| Work to be completed |
Among the entries below, find the line with "now: Einmachglas (orange)", then quote it and each following line up to and including the line with "in_second: [401, 411]", and nothing else.

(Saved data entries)

_____

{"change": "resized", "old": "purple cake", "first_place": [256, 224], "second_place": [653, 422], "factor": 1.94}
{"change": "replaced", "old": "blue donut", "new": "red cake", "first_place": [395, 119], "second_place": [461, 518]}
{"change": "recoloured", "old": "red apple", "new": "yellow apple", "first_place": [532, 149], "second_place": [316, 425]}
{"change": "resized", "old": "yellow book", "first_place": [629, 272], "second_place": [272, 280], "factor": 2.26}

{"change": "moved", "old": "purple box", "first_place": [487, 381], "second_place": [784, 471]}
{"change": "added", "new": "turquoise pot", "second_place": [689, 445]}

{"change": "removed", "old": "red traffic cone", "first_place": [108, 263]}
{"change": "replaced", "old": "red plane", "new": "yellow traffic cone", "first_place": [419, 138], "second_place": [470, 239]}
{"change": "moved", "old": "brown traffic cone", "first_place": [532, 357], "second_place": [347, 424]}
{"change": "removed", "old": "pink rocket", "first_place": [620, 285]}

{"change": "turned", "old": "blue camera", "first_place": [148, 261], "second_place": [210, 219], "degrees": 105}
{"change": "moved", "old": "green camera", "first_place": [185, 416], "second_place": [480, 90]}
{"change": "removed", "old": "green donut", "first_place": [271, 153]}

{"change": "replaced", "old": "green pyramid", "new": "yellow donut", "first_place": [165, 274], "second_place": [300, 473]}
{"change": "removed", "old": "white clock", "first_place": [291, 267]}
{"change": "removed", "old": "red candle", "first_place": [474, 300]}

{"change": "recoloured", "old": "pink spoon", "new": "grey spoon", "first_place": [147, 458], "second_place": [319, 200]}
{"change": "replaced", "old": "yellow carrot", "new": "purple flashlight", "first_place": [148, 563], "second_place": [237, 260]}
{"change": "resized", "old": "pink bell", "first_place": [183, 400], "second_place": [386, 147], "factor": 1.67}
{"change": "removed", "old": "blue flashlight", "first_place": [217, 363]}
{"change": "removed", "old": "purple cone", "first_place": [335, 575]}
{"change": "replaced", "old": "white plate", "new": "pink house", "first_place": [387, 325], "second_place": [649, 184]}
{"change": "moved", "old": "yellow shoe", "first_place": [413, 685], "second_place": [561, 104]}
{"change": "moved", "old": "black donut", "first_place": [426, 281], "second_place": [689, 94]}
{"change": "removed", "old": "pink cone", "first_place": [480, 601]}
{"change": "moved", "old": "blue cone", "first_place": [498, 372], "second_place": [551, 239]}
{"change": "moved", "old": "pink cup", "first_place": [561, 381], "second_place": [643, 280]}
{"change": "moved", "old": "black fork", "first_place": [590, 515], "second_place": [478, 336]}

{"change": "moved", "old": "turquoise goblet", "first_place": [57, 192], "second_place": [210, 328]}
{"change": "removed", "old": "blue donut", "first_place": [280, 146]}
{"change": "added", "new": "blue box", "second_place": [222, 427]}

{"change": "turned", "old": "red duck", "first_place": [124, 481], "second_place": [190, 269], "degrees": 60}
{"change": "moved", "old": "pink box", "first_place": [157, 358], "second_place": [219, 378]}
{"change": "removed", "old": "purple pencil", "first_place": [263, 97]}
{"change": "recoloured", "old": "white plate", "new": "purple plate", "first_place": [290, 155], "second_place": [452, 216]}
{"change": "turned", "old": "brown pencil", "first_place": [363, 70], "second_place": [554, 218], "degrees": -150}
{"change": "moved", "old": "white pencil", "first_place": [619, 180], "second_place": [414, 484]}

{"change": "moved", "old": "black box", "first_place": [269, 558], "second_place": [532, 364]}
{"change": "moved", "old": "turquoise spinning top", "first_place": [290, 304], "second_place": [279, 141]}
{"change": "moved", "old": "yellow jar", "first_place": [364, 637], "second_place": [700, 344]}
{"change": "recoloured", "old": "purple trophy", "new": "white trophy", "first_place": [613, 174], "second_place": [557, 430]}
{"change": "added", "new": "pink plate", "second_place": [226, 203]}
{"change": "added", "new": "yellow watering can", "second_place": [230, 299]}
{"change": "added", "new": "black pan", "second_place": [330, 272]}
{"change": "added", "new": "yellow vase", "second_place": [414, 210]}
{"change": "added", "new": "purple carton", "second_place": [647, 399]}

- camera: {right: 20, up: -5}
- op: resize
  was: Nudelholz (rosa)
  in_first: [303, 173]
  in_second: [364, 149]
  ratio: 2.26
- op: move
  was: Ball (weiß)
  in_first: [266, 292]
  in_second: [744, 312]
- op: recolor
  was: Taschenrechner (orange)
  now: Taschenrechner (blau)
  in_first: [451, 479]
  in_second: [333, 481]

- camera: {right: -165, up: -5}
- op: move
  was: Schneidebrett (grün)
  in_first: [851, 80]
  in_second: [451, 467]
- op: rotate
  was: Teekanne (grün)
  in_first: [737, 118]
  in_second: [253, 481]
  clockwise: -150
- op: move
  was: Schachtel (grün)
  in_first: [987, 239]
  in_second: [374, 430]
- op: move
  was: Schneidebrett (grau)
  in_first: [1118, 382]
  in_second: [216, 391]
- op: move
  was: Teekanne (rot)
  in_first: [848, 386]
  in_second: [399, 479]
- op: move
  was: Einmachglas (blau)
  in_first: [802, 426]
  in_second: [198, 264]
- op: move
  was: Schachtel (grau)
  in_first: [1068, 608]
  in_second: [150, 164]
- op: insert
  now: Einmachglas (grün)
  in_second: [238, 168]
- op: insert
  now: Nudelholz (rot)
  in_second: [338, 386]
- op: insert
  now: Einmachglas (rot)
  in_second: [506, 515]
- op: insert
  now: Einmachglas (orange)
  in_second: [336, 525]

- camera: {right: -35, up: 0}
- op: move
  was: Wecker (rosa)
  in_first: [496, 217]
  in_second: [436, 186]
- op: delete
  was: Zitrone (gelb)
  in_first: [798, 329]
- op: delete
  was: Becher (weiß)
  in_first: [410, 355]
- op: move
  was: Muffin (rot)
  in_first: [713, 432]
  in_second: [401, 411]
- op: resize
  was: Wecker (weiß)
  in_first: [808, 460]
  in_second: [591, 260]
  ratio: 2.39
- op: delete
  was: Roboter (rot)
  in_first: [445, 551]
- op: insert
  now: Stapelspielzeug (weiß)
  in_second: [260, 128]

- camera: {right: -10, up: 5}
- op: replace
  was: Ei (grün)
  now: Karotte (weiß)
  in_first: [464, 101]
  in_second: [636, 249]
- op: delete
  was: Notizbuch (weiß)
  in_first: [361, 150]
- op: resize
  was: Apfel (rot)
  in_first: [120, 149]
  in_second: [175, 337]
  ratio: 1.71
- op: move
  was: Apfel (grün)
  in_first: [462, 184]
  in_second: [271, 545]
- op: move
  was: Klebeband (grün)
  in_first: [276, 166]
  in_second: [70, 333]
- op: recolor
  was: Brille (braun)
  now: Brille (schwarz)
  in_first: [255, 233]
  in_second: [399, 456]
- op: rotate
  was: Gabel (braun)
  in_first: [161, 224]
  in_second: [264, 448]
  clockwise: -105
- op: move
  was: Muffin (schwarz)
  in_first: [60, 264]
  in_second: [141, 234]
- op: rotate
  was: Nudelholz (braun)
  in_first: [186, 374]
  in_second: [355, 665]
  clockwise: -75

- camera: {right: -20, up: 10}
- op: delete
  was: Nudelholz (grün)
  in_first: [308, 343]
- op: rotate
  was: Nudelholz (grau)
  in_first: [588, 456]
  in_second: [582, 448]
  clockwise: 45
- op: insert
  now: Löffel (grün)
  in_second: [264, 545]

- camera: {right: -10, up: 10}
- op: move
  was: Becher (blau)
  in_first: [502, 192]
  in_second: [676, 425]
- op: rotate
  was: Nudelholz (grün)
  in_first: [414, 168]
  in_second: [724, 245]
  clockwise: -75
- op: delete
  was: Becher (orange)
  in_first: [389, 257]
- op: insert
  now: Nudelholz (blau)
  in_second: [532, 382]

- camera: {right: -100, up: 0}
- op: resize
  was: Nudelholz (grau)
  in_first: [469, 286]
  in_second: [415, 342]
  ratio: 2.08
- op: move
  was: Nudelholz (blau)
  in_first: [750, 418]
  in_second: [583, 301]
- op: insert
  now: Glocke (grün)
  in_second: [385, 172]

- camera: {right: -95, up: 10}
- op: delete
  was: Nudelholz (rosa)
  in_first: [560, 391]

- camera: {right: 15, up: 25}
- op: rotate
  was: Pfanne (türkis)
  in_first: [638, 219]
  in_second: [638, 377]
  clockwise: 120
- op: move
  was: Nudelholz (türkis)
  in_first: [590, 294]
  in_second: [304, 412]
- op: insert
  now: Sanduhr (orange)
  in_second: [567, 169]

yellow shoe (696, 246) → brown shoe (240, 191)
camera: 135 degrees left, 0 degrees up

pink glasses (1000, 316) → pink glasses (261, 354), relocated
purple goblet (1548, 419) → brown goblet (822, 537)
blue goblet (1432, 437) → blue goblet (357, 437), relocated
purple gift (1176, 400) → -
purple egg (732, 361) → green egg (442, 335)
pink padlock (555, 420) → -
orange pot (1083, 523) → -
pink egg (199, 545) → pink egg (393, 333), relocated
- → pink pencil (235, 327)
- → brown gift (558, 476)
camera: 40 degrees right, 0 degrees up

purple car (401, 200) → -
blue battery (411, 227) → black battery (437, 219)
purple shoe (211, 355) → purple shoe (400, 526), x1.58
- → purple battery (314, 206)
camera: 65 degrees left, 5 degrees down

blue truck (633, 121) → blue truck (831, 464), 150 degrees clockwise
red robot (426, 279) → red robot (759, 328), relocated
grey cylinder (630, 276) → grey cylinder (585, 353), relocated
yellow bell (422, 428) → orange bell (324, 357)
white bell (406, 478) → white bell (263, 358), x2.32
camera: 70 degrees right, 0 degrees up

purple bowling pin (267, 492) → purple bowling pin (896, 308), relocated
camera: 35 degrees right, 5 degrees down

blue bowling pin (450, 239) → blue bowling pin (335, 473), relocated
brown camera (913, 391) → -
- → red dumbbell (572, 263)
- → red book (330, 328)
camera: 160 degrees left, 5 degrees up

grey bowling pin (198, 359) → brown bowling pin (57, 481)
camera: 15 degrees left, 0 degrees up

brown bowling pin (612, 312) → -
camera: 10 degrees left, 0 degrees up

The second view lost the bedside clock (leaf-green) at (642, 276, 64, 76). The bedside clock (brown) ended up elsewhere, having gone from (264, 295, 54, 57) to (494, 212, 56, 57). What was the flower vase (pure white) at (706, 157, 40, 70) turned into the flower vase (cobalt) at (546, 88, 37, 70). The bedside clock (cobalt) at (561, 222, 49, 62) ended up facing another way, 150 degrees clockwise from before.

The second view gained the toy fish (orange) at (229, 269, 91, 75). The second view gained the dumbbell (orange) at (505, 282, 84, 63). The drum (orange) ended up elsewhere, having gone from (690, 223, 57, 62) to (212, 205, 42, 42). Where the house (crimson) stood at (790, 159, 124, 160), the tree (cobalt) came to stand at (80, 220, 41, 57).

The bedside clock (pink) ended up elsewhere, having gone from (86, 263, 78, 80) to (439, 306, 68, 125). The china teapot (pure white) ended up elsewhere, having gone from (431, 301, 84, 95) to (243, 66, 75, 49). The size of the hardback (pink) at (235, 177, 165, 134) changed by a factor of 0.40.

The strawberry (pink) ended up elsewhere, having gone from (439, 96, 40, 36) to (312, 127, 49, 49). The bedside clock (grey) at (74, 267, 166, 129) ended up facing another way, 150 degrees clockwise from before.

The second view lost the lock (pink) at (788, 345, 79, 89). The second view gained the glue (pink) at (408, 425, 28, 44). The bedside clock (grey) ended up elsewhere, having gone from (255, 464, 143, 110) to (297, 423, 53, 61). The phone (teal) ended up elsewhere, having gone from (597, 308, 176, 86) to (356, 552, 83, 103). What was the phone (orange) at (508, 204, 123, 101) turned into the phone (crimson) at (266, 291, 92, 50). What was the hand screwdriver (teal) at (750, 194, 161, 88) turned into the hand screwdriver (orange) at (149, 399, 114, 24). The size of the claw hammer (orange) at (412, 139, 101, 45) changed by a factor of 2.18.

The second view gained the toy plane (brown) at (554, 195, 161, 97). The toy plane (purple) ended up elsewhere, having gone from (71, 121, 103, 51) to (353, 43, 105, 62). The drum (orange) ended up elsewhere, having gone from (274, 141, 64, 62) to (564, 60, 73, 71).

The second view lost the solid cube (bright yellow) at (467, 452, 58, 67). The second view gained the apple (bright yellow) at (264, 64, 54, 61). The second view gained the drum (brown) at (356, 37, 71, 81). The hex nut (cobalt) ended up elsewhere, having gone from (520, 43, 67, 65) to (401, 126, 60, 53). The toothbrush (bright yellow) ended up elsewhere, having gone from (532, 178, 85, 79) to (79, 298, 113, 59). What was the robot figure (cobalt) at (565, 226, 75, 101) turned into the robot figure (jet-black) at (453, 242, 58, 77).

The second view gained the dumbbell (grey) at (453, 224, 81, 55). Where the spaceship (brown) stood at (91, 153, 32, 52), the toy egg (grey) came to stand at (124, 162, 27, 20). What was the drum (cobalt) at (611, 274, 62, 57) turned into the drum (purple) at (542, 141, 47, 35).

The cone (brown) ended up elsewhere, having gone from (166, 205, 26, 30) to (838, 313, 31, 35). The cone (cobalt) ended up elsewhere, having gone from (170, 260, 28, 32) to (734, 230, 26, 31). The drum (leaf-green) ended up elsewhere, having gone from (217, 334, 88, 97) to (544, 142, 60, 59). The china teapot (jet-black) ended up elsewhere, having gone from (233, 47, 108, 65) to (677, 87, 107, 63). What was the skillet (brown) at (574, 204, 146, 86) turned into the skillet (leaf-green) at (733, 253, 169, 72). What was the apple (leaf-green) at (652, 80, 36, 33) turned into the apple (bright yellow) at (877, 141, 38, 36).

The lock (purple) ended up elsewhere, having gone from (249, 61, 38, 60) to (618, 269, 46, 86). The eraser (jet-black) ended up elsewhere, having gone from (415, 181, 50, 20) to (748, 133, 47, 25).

_____

| Your solution |
  now: Einmachglas (orange)
  in_second: [336, 525]

- camera: {right: -35, up: 0}
- op: move
  was: Wecker (rosa)
  in_first: [496, 217]
  in_second: [436, 186]
- op: delete
  was: Zitrone (gelb)
  in_first: [798, 329]
- op: delete
  was: Becher (weiß)
  in_first: [410, 355]
- op: move
  was: Muffin (rot)
  in_first: [713, 432]
  in_second: [401, 411]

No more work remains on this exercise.